_Task goal_
In full and word for word, print the data below.
(Data extract)
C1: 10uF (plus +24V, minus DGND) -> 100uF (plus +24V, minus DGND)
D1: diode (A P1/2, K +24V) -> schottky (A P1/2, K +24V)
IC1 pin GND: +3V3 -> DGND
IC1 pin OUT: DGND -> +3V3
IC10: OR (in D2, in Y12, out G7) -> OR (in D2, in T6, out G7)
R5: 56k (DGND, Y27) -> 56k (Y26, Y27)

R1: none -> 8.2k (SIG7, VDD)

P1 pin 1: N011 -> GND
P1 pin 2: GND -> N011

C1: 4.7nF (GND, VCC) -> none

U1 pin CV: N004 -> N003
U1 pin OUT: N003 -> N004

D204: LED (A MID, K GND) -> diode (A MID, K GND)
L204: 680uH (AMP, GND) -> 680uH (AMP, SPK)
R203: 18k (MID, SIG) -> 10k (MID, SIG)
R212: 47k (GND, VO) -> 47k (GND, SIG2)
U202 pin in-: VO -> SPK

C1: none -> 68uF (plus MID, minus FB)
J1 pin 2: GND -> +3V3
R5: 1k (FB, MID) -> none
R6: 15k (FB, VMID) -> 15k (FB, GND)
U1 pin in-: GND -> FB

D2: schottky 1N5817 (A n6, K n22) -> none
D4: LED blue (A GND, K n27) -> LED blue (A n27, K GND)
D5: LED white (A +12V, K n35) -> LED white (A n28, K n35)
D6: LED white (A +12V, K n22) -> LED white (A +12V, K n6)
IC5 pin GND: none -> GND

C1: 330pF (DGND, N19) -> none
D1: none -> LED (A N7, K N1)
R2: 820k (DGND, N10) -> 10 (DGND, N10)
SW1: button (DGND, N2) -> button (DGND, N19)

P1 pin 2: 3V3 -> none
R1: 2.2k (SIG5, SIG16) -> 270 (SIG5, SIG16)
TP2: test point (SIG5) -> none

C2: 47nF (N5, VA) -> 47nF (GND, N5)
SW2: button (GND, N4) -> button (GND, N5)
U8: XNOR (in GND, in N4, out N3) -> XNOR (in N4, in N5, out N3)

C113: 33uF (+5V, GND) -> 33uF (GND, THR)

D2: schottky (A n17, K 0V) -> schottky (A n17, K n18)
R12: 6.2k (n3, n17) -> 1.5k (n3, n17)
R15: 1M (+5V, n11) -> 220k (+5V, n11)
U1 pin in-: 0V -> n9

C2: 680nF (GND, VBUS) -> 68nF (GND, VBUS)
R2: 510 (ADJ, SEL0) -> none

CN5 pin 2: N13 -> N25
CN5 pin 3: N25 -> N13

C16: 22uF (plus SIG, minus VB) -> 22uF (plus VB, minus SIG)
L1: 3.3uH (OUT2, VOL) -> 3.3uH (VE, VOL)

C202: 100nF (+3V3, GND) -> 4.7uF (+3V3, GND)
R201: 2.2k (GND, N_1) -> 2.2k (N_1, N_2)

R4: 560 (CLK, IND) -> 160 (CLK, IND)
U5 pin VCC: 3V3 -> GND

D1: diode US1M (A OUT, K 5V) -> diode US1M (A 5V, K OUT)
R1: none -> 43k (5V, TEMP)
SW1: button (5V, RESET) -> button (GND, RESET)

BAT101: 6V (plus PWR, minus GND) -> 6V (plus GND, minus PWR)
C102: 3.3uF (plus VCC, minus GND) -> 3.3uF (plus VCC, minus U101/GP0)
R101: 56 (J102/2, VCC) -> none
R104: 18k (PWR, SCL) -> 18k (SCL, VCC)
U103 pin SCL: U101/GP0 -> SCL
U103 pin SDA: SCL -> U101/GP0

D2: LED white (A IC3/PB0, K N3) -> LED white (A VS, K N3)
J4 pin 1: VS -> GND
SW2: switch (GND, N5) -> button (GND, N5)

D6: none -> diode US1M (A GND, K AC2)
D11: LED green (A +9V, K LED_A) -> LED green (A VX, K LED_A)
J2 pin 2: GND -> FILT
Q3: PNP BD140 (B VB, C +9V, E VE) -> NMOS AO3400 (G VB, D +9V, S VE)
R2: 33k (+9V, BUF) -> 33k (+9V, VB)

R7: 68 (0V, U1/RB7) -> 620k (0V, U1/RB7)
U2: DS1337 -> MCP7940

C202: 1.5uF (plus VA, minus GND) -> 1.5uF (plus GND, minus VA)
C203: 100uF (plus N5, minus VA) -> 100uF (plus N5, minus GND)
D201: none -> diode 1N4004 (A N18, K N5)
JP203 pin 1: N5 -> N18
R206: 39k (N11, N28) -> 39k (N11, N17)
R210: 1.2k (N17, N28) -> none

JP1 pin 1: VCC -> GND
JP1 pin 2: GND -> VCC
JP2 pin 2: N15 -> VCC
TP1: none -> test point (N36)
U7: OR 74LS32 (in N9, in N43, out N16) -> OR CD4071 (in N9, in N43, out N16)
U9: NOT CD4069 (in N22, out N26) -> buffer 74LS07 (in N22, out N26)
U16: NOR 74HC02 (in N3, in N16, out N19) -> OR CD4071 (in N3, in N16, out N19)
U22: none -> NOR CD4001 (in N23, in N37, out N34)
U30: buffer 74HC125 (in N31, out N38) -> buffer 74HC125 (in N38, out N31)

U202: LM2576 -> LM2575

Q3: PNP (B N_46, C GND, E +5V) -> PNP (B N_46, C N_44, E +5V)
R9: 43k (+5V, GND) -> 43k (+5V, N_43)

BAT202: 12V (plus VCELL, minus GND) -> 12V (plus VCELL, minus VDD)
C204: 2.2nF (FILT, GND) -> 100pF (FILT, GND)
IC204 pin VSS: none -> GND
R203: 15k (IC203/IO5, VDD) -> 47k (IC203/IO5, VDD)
(End Data extract)
_Expected answer_
C1: 10uF (plus +24V, minus DGND) -> 100uF (plus +24V, minus DGND)
D1: diode (A P1/2, K +24V) -> schottky (A P1/2, K +24V)
IC1 pin GND: +3V3 -> DGND
IC1 pin OUT: DGND -> +3V3
IC10: OR (in D2, in Y12, out G7) -> OR (in D2, in T6, out G7)
R5: 56k (DGND, Y27) -> 56k (Y26, Y27)

R1: none -> 8.2k (SIG7, VDD)

P1 pin 1: N011 -> GND
P1 pin 2: GND -> N011

C1: 4.7nF (GND, VCC) -> none

U1 pin CV: N004 -> N003
U1 pin OUT: N003 -> N004

D204: LED (A MID, K GND) -> diode (A MID, K GND)
L204: 680uH (AMP, GND) -> 680uH (AMP, SPK)
R203: 18k (MID, SIG) -> 10k (MID, SIG)
R212: 47k (GND, VO) -> 47k (GND, SIG2)
U202 pin in-: VO -> SPK

C1: none -> 68uF (plus MID, minus FB)
J1 pin 2: GND -> +3V3
R5: 1k (FB, MID) -> none
R6: 15k (FB, VMID) -> 15k (FB, GND)
U1 pin in-: GND -> FB

D2: schottky 1N5817 (A n6, K n22) -> none
D4: LED blue (A GND, K n27) -> LED blue (A n27, K GND)
D5: LED white (A +12V, K n35) -> LED white (A n28, K n35)
D6: LED white (A +12V, K n22) -> LED white (A +12V, K n6)
IC5 pin GND: none -> GND

C1: 330pF (DGND, N19) -> none
D1: none -> LED (A N7, K N1)
R2: 820k (DGND, N10) -> 10 (DGND, N10)
SW1: button (DGND, N2) -> button (DGND, N19)

P1 pin 2: 3V3 -> none
R1: 2.2k (SIG5, SIG16) -> 270 (SIG5, SIG16)
TP2: test point (SIG5) -> none

C2: 47nF (N5, VA) -> 47nF (GND, N5)
SW2: button (GND, N4) -> button (GND, N5)
U8: XNOR (in GND, in N4, out N3) -> XNOR (in N4, in N5, out N3)

C113: 33uF (+5V, GND) -> 33uF (GND, THR)

D2: schottky (A n17, K 0V) -> schottky (A n17, K n18)
R12: 6.2k (n3, n17) -> 1.5k (n3, n17)
R15: 1M (+5V, n11) -> 220k (+5V, n11)
U1 pin in-: 0V -> n9

C2: 680nF (GND, VBUS) -> 68nF (GND, VBUS)
R2: 510 (ADJ, SEL0) -> none

CN5 pin 2: N13 -> N25
CN5 pin 3: N25 -> N13

C16: 22uF (plus SIG, minus VB) -> 22uF (plus VB, minus SIG)
L1: 3.3uH (OUT2, VOL) -> 3.3uH (VE, VOL)

C202: 100nF (+3V3, GND) -> 4.7uF (+3V3, GND)
R201: 2.2k (GND, N_1) -> 2.2k (N_1, N_2)

R4: 560 (CLK, IND) -> 160 (CLK, IND)
U5 pin VCC: 3V3 -> GND

D1: diode US1M (A OUT, K 5V) -> diode US1M (A 5V, K OUT)
R1: none -> 43k (5V, TEMP)
SW1: button (5V, RESET) -> button (GND, RESET)

BAT101: 6V (plus PWR, minus GND) -> 6V (plus GND, minus PWR)
C102: 3.3uF (plus VCC, minus GND) -> 3.3uF (plus VCC, minus U101/GP0)
R101: 56 (J102/2, VCC) -> none
R104: 18k (PWR, SCL) -> 18k (SCL, VCC)
U103 pin SCL: U101/GP0 -> SCL
U103 pin SDA: SCL -> U101/GP0

D2: LED white (A IC3/PB0, K N3) -> LED white (A VS, K N3)
J4 pin 1: VS -> GND
SW2: switch (GND, N5) -> button (GND, N5)

D6: none -> diode US1M (A GND, K AC2)
D11: LED green (A +9V, K LED_A) -> LED green (A VX, K LED_A)
J2 pin 2: GND -> FILT
Q3: PNP BD140 (B VB, C +9V, E VE) -> NMOS AO3400 (G VB, D +9V, S VE)
R2: 33k (+9V, BUF) -> 33k (+9V, VB)

R7: 68 (0V, U1/RB7) -> 620k (0V, U1/RB7)
U2: DS1337 -> MCP7940

C202: 1.5uF (plus VA, minus GND) -> 1.5uF (plus GND, minus VA)
C203: 100uF (plus N5, minus VA) -> 100uF (plus N5, minus GND)
D201: none -> diode 1N4004 (A N18, K N5)
JP203 pin 1: N5 -> N18
R206: 39k (N11, N28) -> 39k (N11, N17)
R210: 1.2k (N17, N28) -> none

JP1 pin 1: VCC -> GND
JP1 pin 2: GND -> VCC
JP2 pin 2: N15 -> VCC
TP1: none -> test point (N36)
U7: OR 74LS32 (in N9, in N43, out N16) -> OR CD4071 (in N9, in N43, out N16)
U9: NOT CD4069 (in N22, out N26) -> buffer 74LS07 (in N22, out N26)
U16: NOR 74HC02 (in N3, in N16, out N19) -> OR CD4071 (in N3, in N16, out N19)
U22: none -> NOR CD4001 (in N23, in N37, out N34)
U30: buffer 74HC125 (in N31, out N38) -> buffer 74HC125 (in N38, out N31)

U202: LM2576 -> LM2575

Q3: PNP (B N_46, C GND, E +5V) -> PNP (B N_46, C N_44, E +5V)
R9: 43k (+5V, GND) -> 43k (+5V, N_43)

BAT202: 12V (plus VCELL, minus GND) -> 12V (plus VCELL, minus VDD)
C204: 2.2nF (FILT, GND) -> 100pF (FILT, GND)
IC204 pin VSS: none -> GND
R203: 15k (IC203/IO5, VDD) -> 47k (IC203/IO5, VDD)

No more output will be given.